● TASK STATEMENT
In the data below, find the line that contains "GAS2: MQ-7 -> MQ-2" and the line that contains "PIR2 pin VCC: 3V3 -> 5V". Copy both, plus every line between them, exactly.

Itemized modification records
───

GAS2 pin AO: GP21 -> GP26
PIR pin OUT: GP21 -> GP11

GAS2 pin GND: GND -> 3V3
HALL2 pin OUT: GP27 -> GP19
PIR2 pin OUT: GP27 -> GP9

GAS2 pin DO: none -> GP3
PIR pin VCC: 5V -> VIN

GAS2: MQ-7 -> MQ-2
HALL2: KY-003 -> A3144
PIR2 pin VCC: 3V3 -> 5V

───

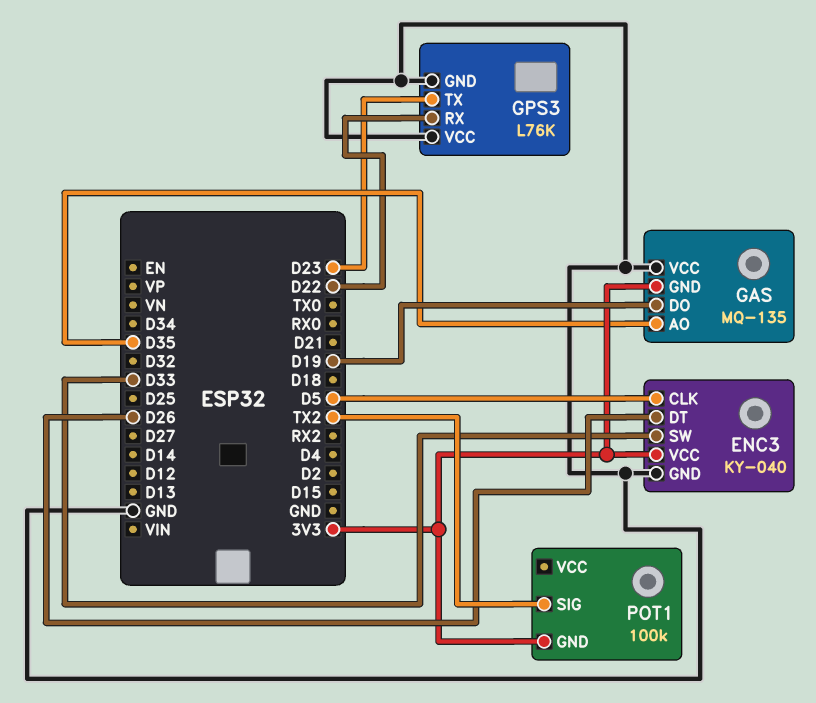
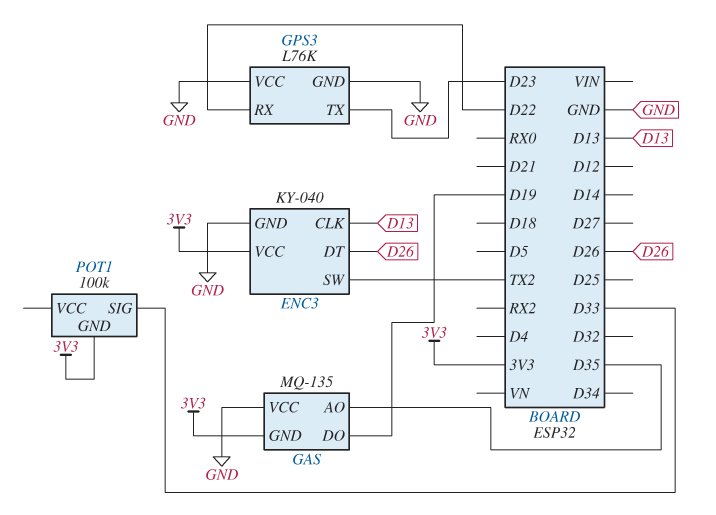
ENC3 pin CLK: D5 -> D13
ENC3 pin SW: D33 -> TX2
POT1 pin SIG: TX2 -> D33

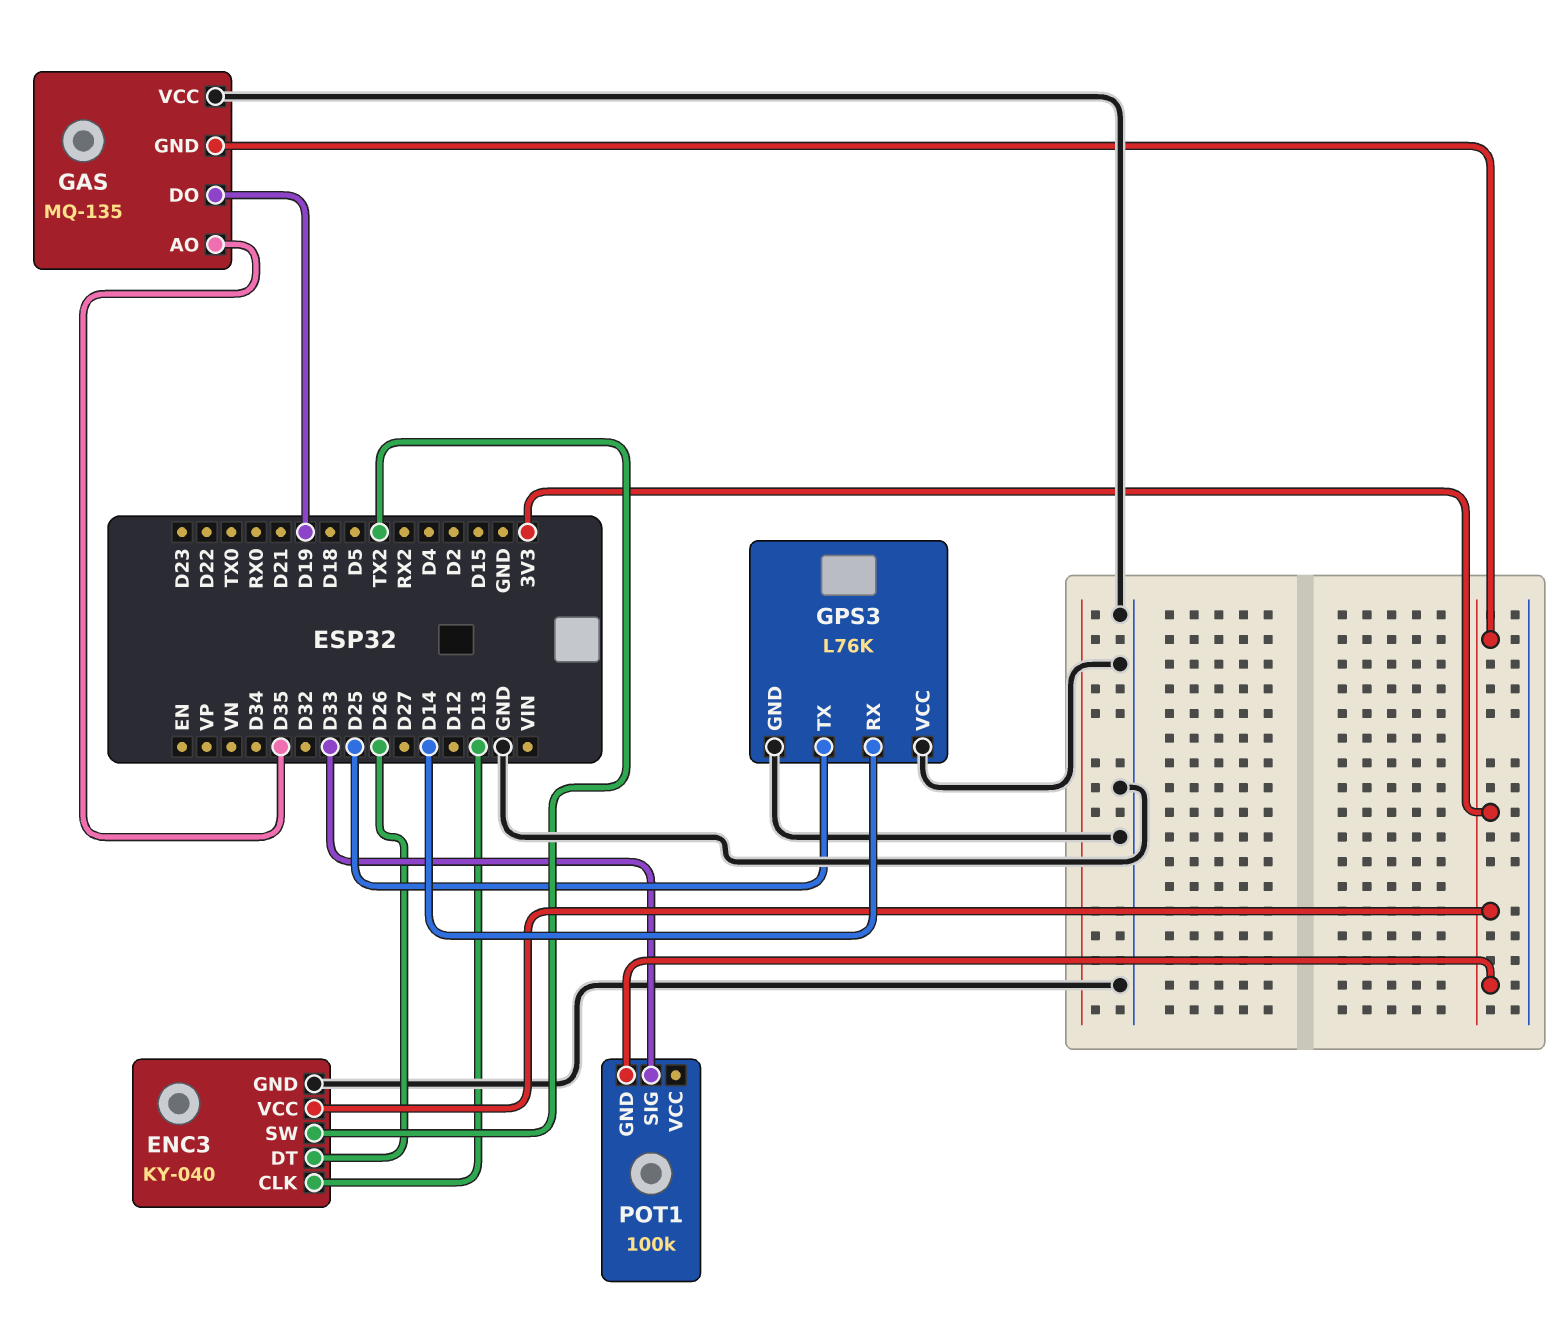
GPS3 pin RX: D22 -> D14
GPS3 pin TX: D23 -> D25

───

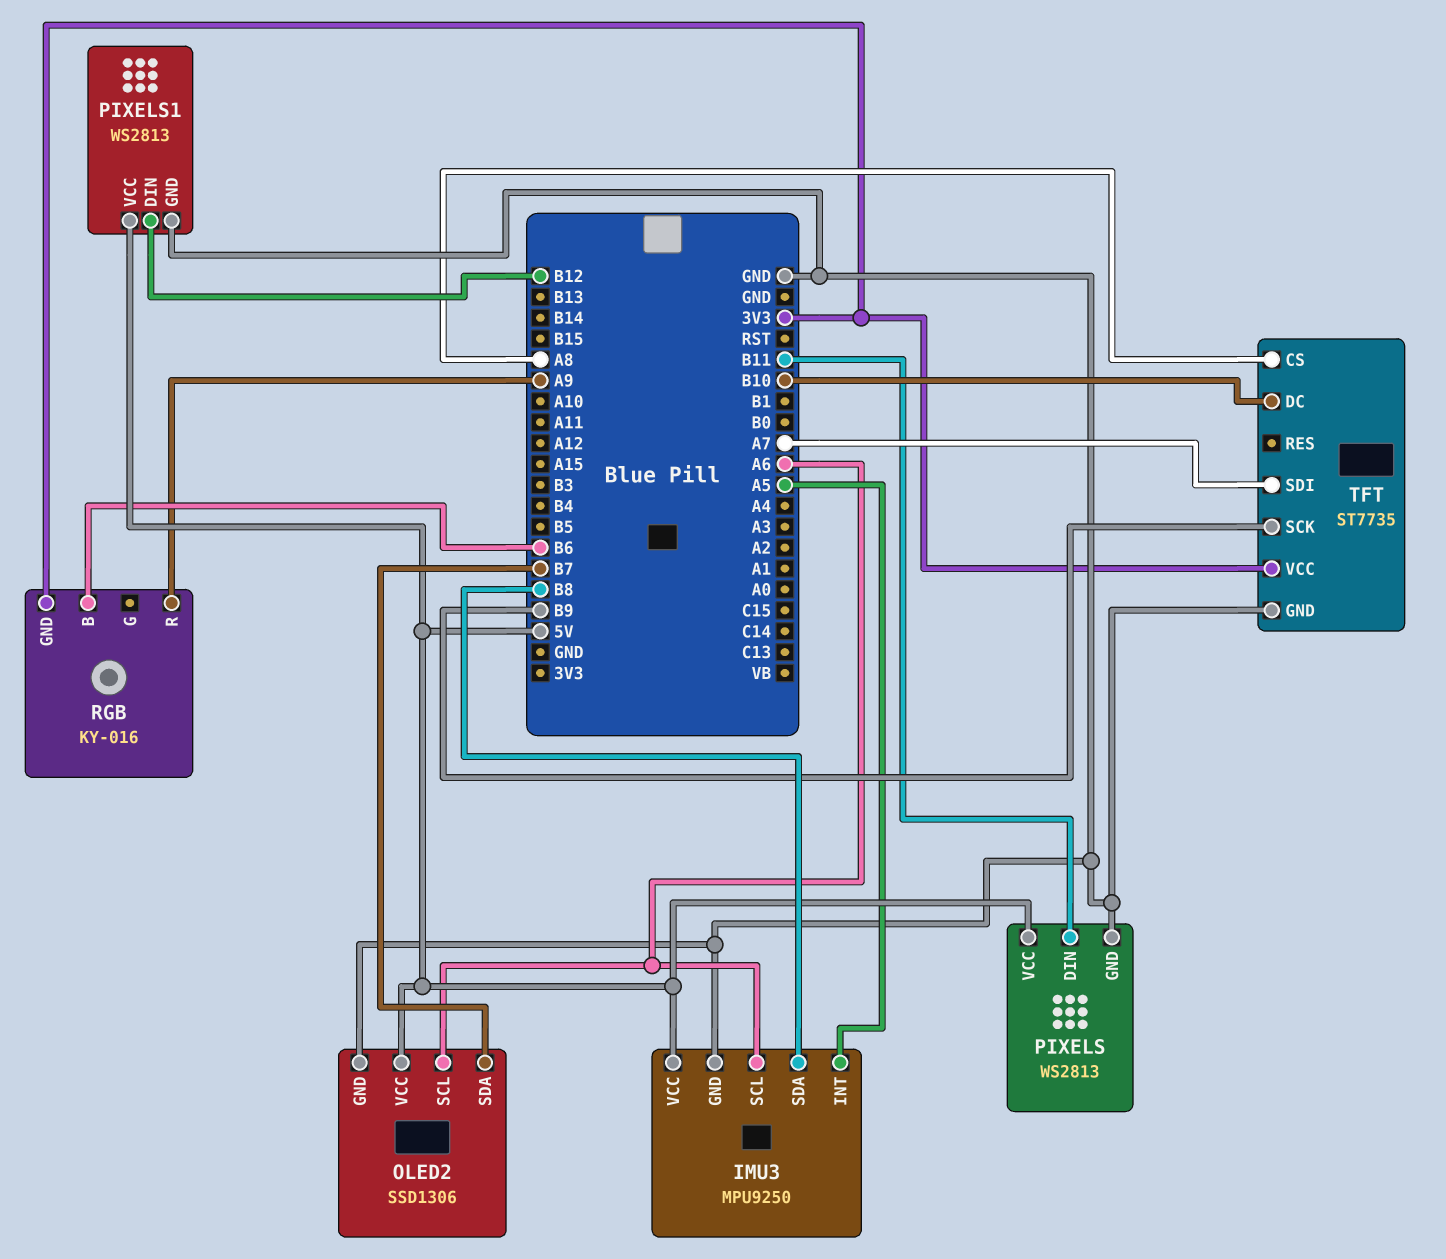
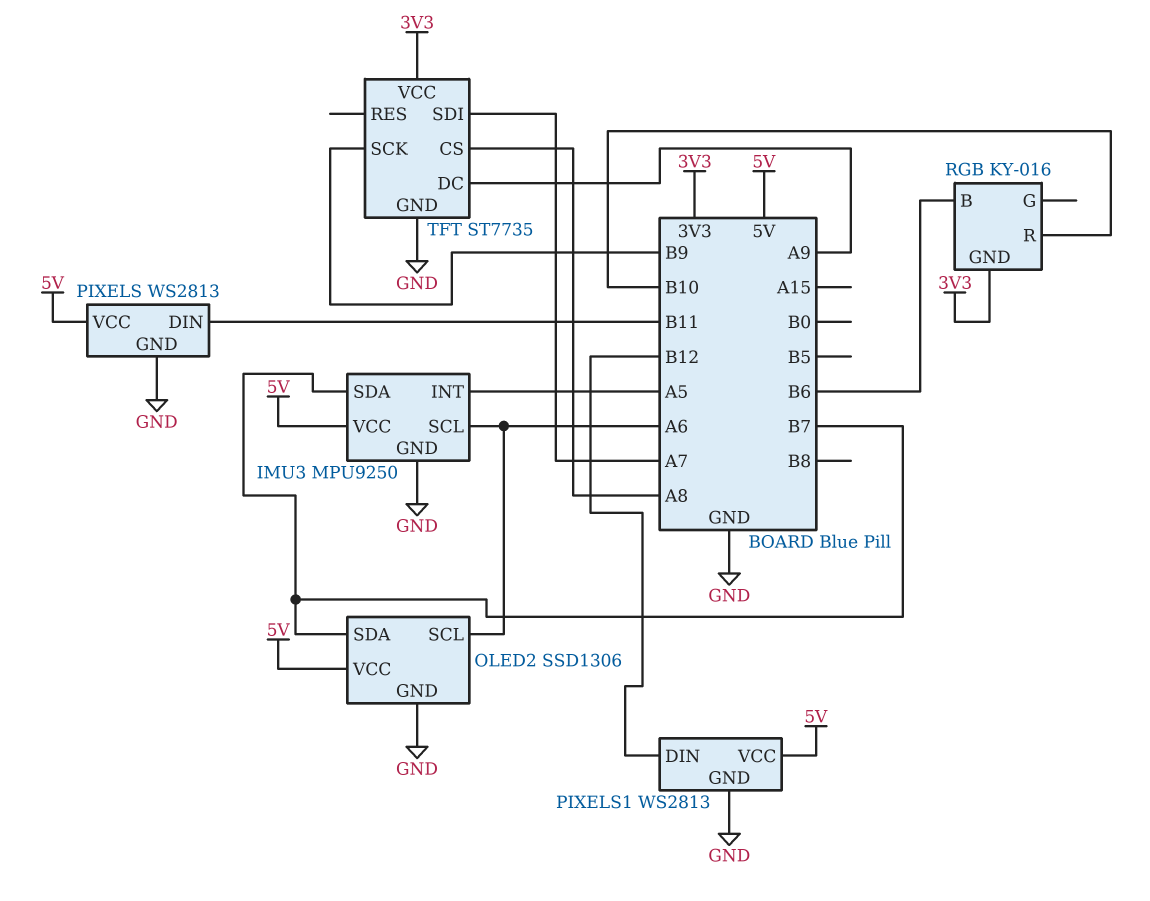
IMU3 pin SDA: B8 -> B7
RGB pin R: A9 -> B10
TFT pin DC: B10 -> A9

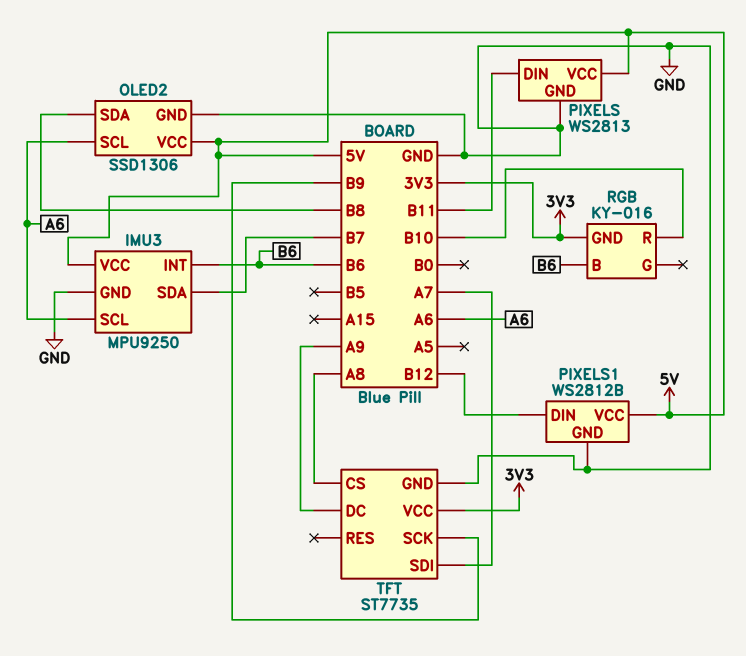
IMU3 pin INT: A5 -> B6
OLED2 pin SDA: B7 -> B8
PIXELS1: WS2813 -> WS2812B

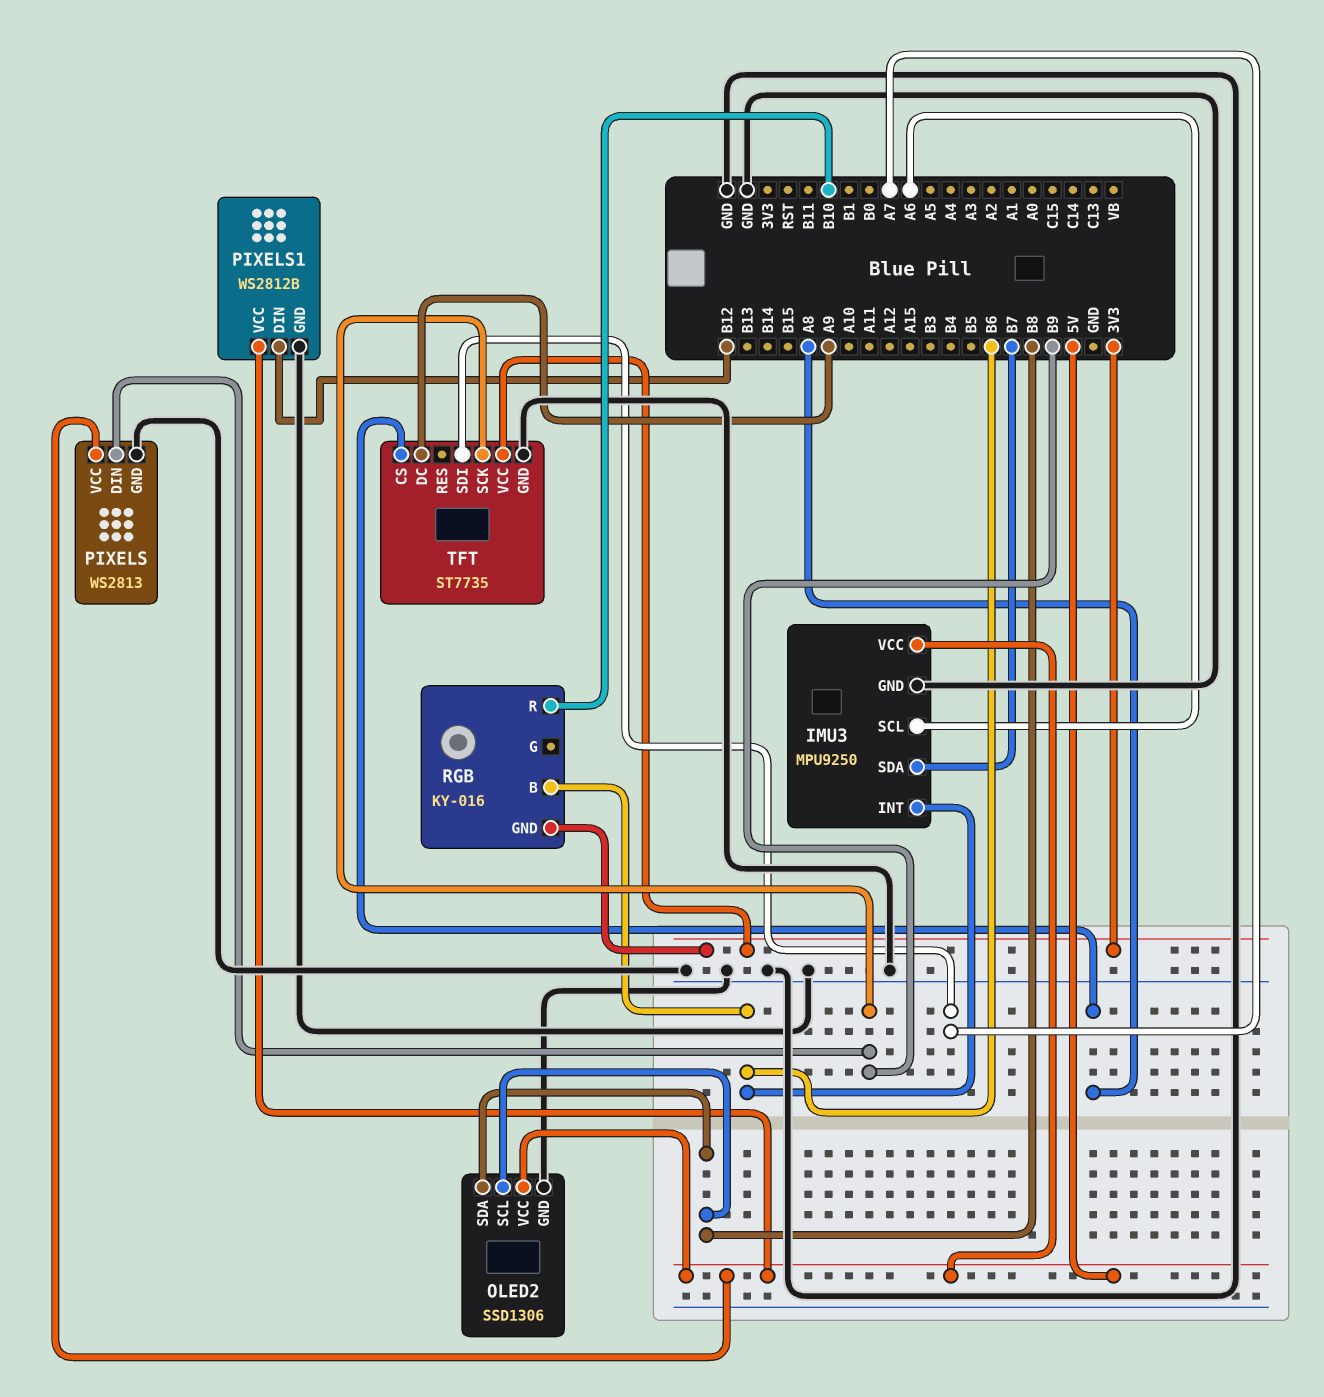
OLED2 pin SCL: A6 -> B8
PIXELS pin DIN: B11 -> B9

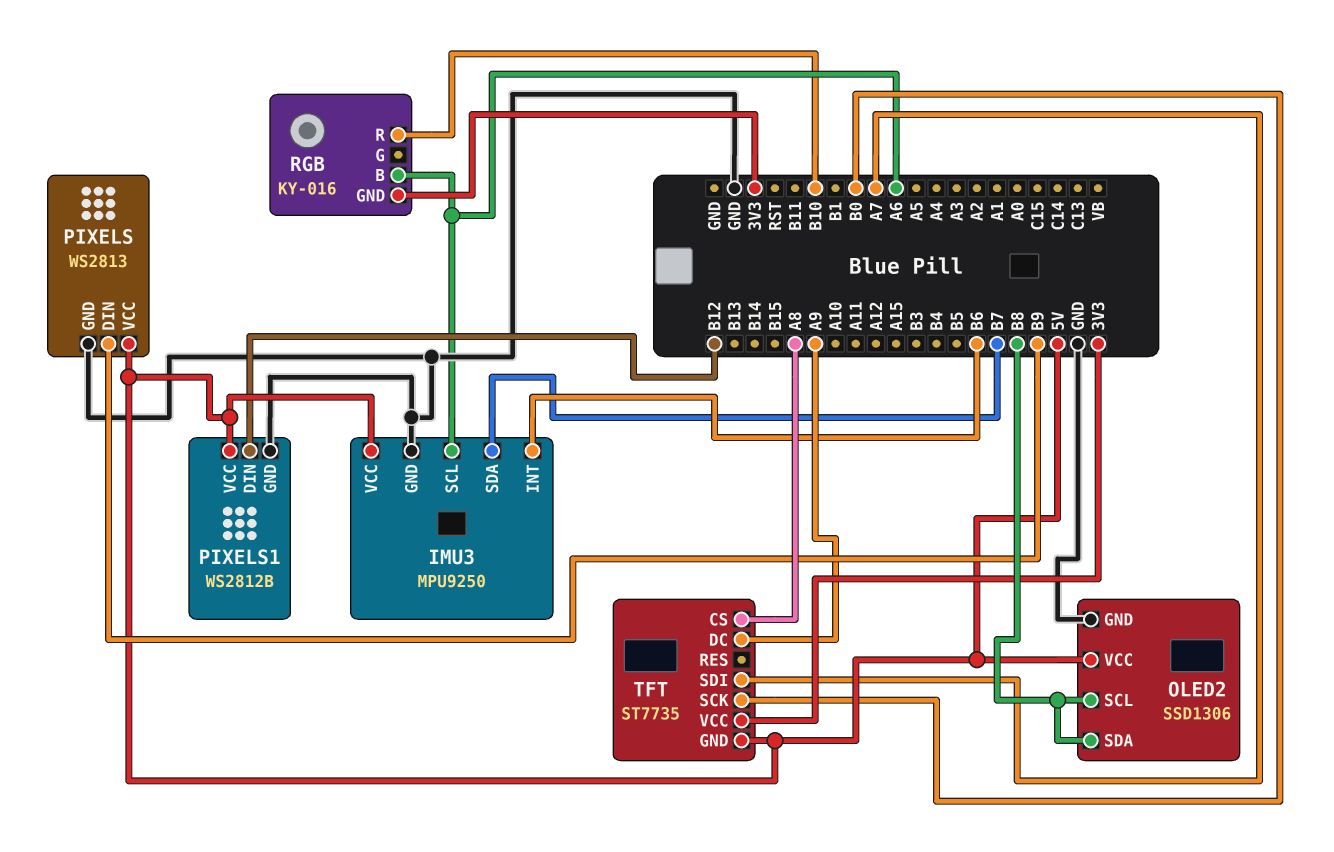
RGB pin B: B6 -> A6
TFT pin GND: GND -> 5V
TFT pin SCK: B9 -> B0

───

● FINAL ANSWER
GAS2: MQ-7 -> MQ-2
HALL2: KY-003 -> A3144
PIR2 pin VCC: 3V3 -> 5V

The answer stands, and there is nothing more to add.